▸ WORK INSTRUCTIONS
The lines to find are those in the entries that hold the word "ball"; copy every one of them.

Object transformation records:

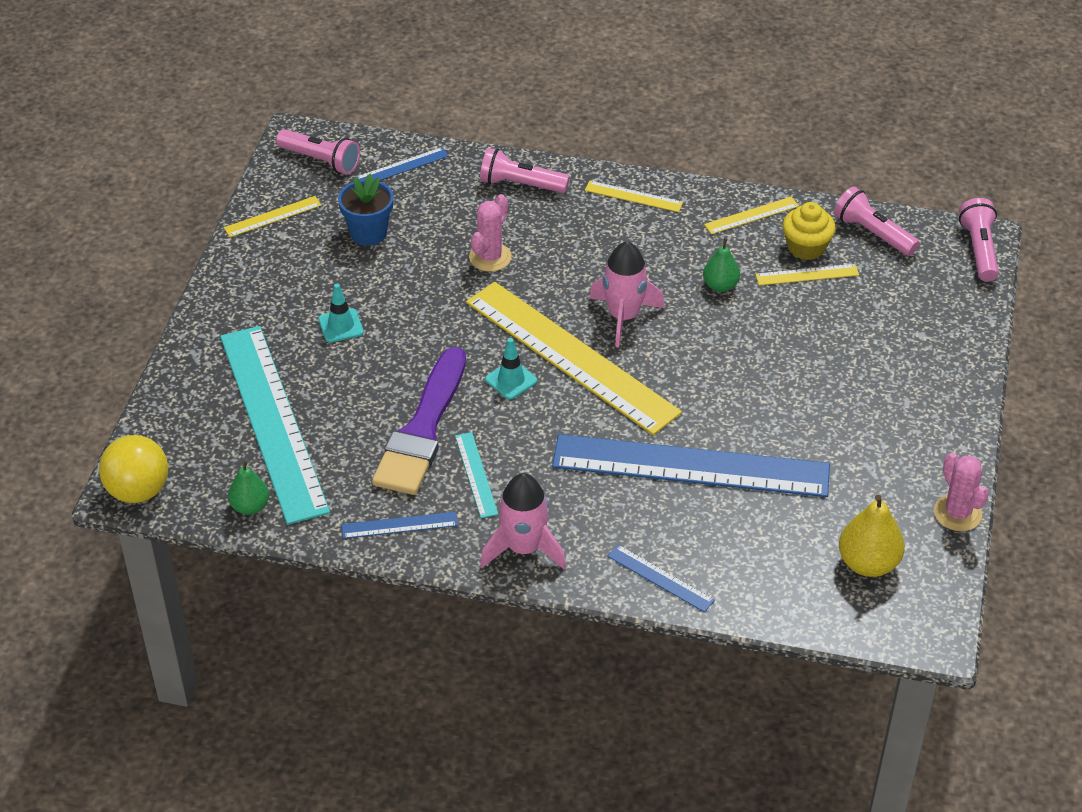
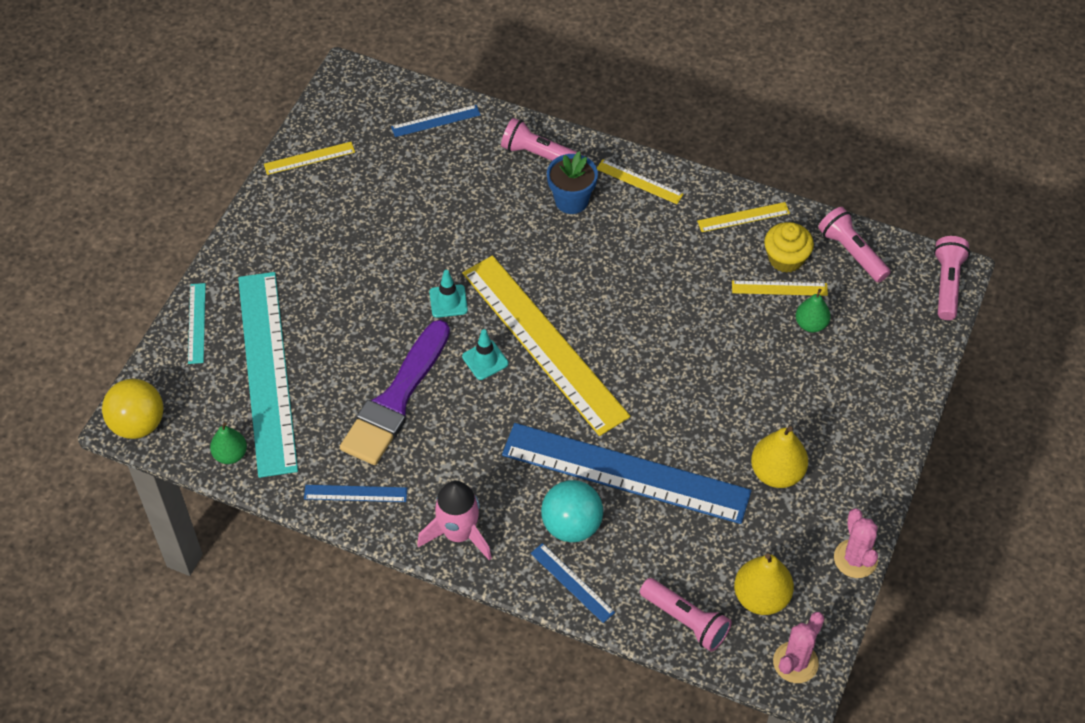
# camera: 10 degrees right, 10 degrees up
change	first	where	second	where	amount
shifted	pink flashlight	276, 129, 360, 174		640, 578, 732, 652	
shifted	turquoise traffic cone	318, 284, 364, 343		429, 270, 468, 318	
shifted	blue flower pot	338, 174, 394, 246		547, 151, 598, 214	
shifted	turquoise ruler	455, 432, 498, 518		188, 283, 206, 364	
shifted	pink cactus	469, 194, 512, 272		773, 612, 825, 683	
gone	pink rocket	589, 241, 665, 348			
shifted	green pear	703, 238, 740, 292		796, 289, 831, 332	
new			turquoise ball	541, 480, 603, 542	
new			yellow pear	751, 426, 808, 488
---
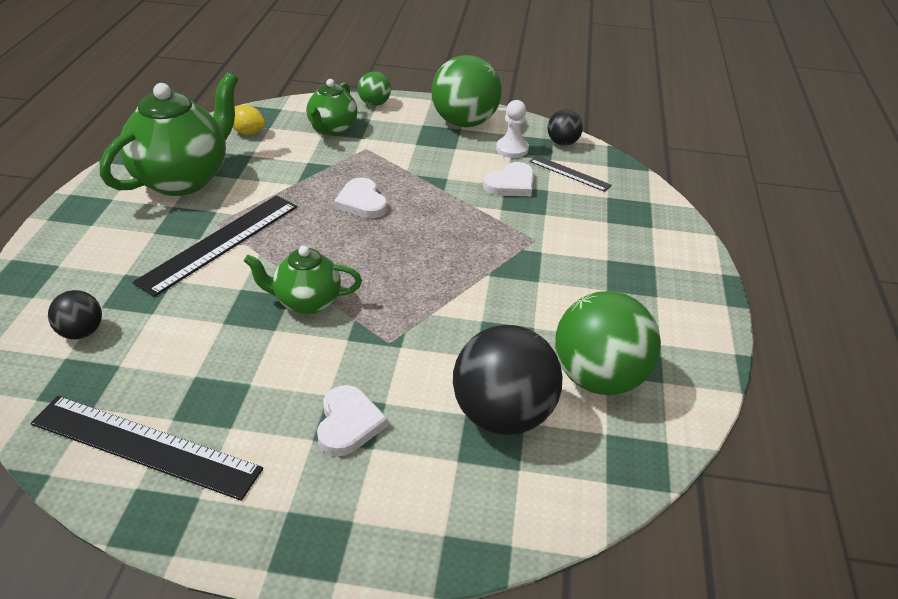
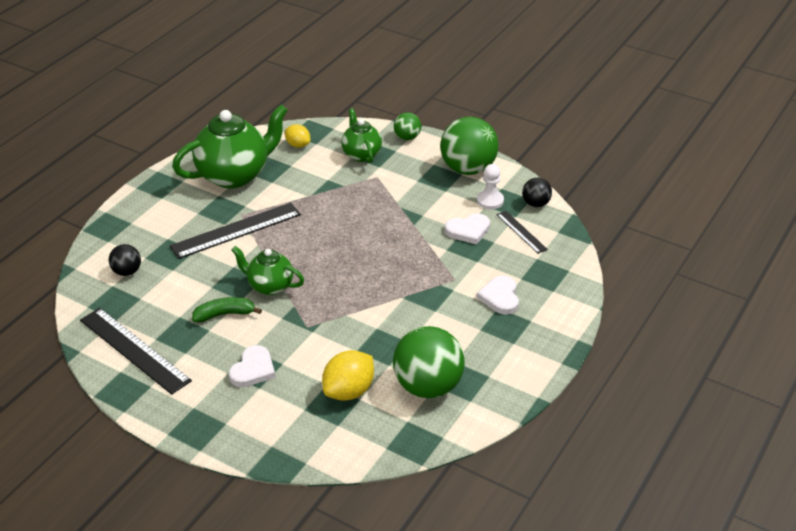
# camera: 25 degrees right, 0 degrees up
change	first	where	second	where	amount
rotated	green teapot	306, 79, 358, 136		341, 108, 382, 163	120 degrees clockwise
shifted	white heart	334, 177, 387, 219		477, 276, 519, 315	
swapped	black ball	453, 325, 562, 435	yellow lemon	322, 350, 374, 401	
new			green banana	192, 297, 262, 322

▸ RESULT OF THIS EXERCISE
new			turquoise ball	541, 480, 603, 542	
swapped	black ball	453, 325, 562, 435	yellow lemon	322, 350, 374, 401	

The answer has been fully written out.